Source data
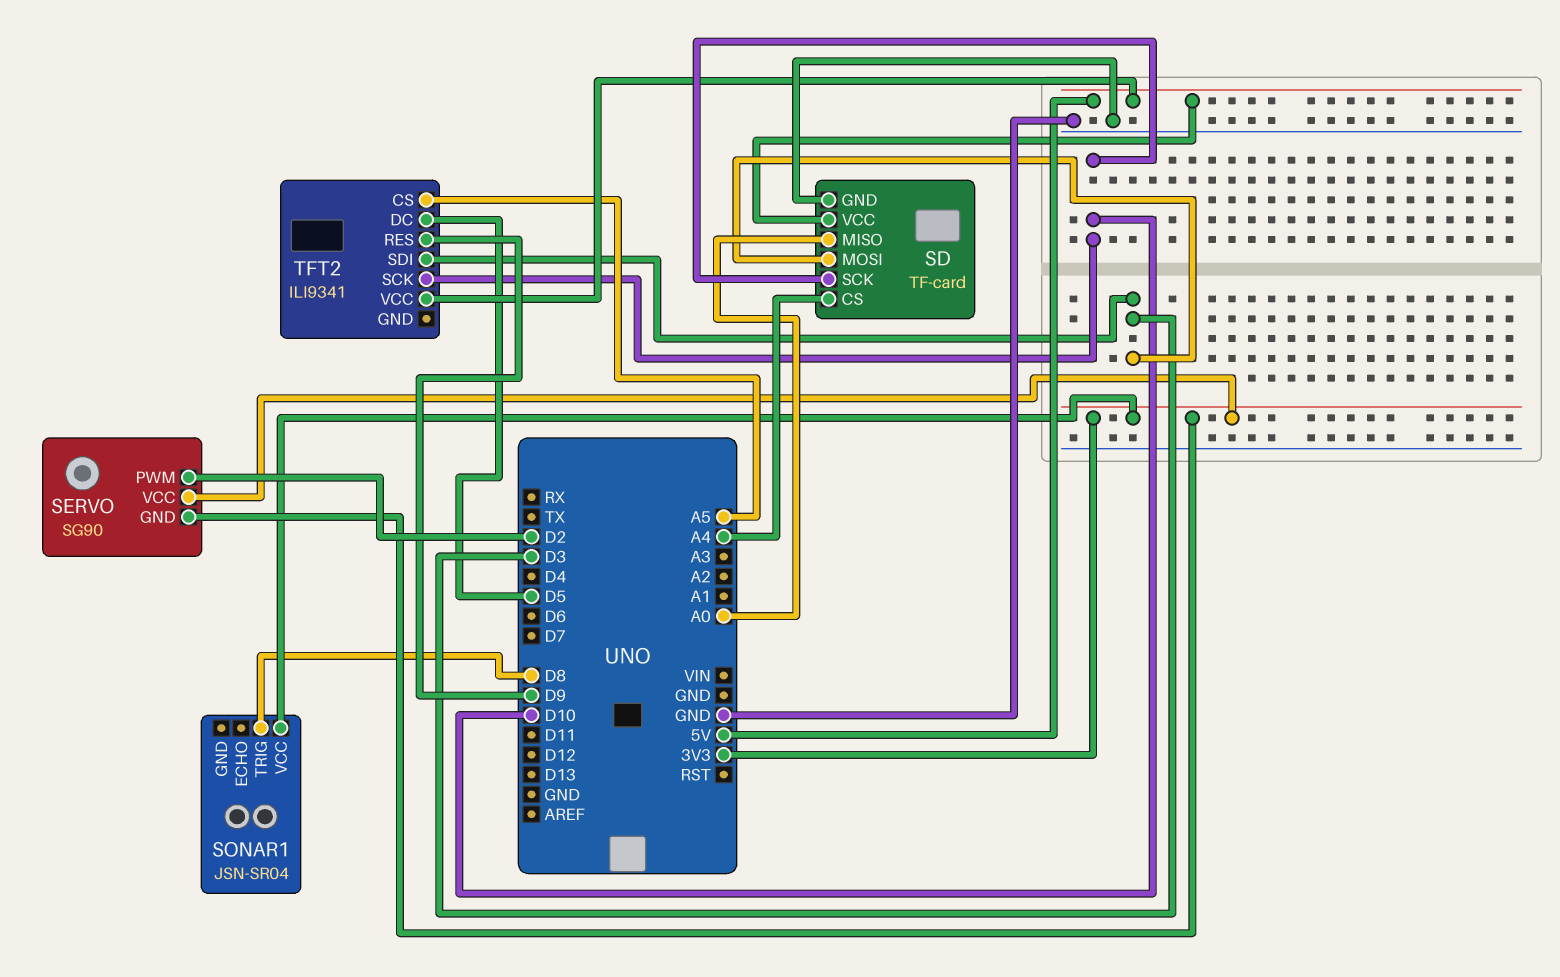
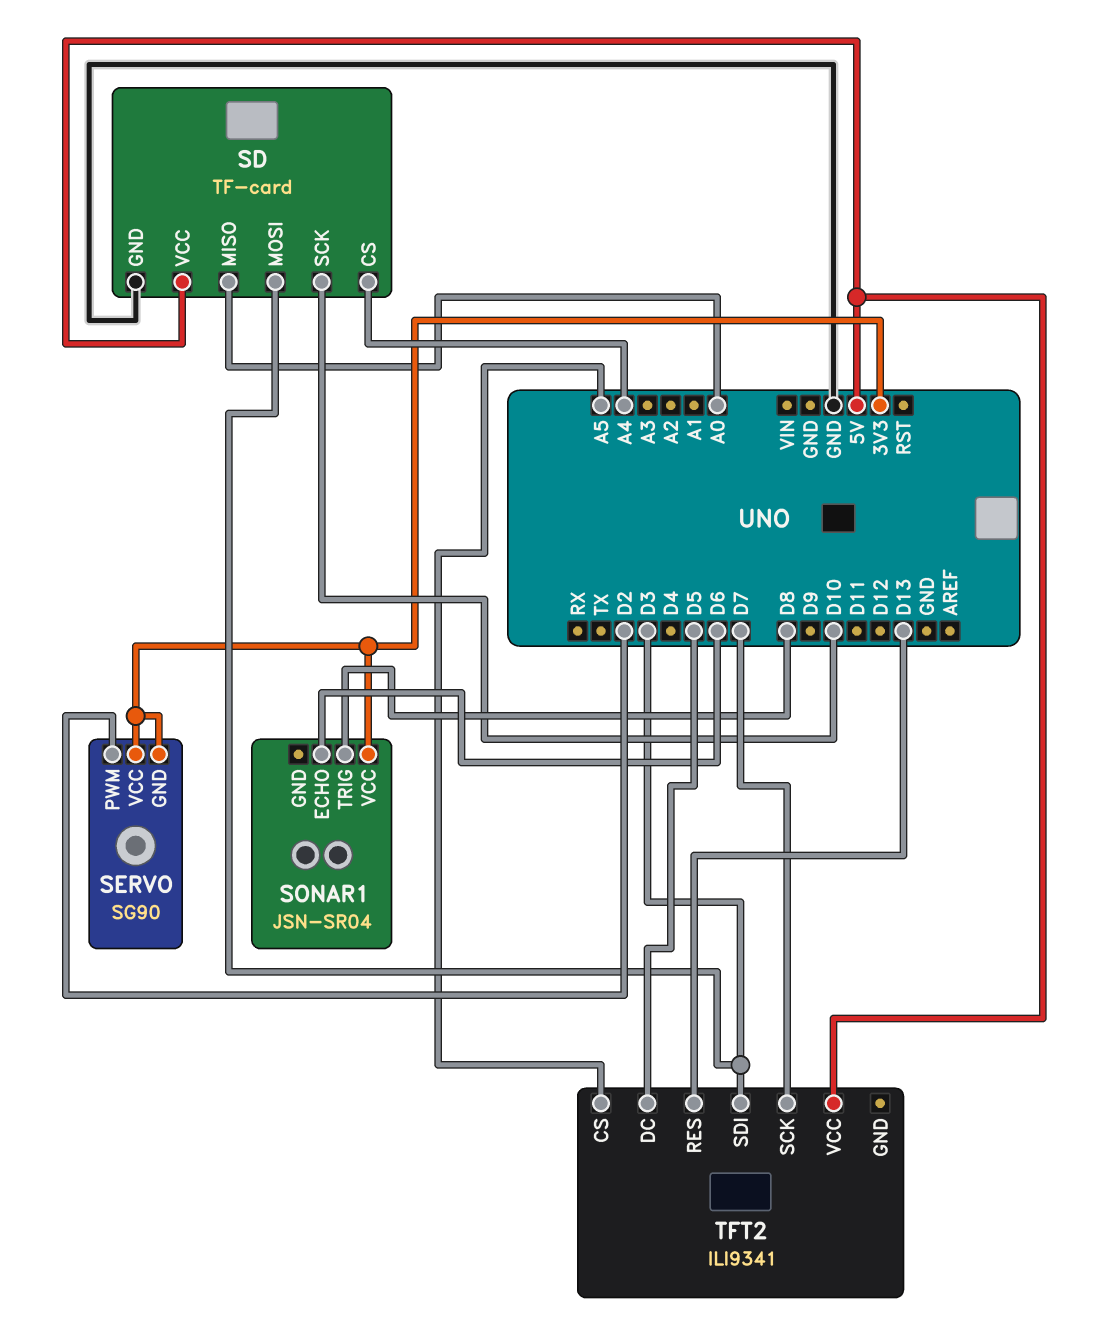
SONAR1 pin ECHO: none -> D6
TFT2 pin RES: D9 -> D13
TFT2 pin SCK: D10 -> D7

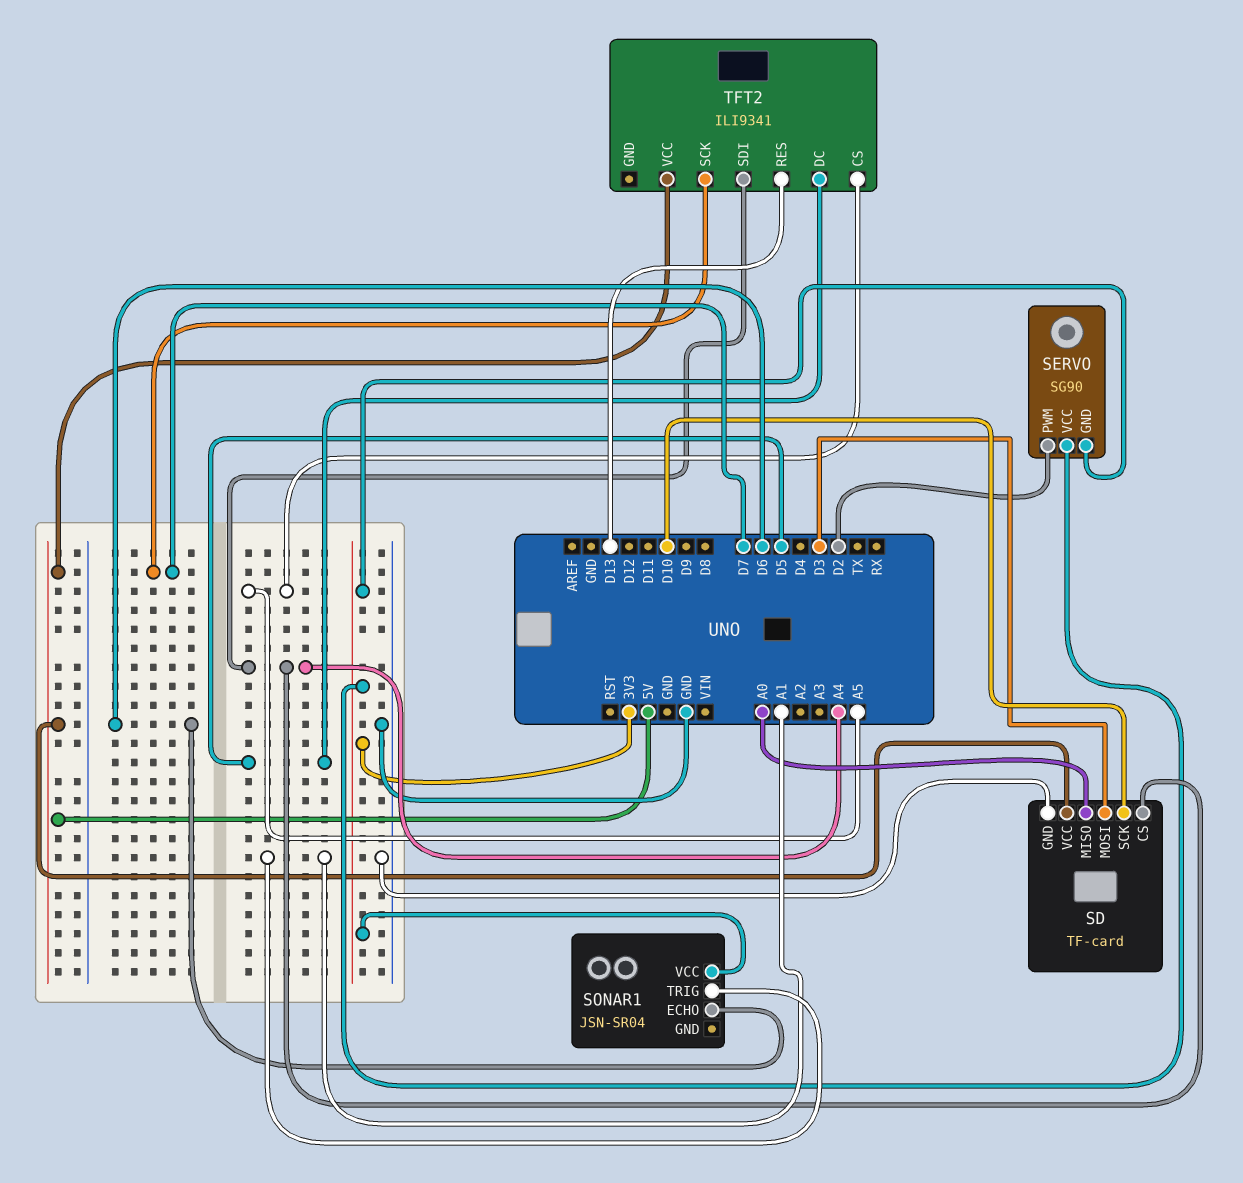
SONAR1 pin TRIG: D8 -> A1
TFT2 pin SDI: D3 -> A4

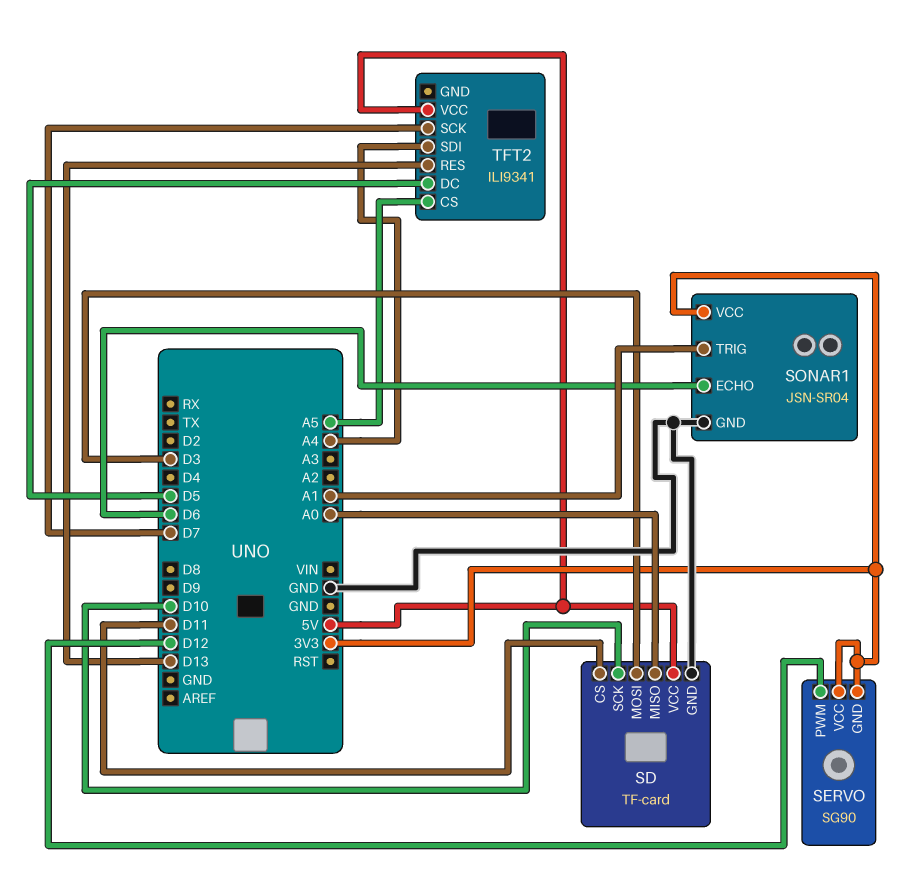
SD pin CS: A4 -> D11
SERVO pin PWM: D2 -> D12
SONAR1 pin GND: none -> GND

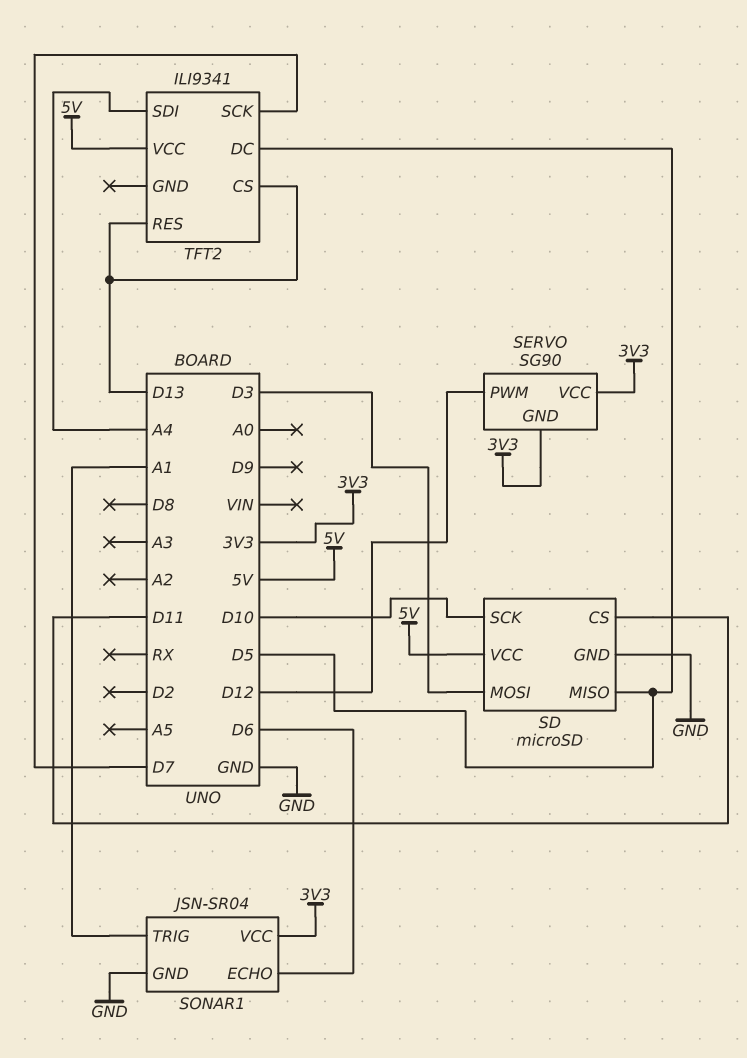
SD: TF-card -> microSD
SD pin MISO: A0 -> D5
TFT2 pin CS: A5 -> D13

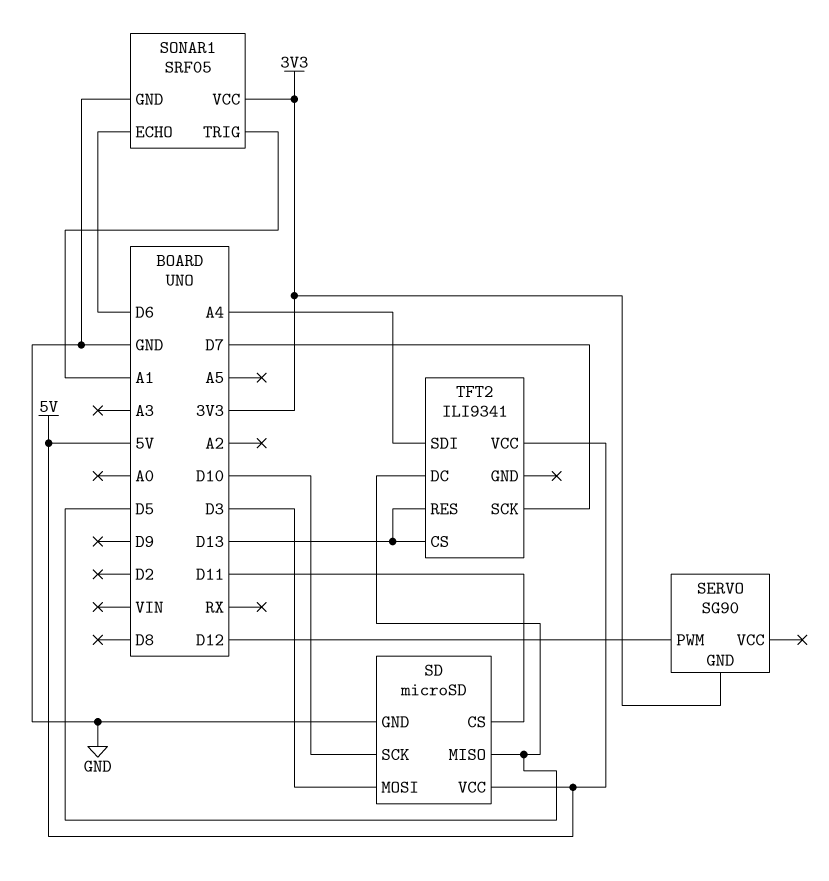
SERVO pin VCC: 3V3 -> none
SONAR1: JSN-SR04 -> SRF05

_Your instructions_
Write out, word for word, the lines running from the one containing "SD pin CS: A4 -> D11" to the end of the data above; the pictures are to be left out.

_Your response_
SD pin CS: A4 -> D11
SERVO pin PWM: D2 -> D12
SONAR1 pin GND: none -> GND

SD: TF-card -> microSD
SD pin MISO: A0 -> D5
TFT2 pin CS: A5 -> D13

SERVO pin VCC: 3V3 -> none
SONAR1: JSN-SR04 -> SRF05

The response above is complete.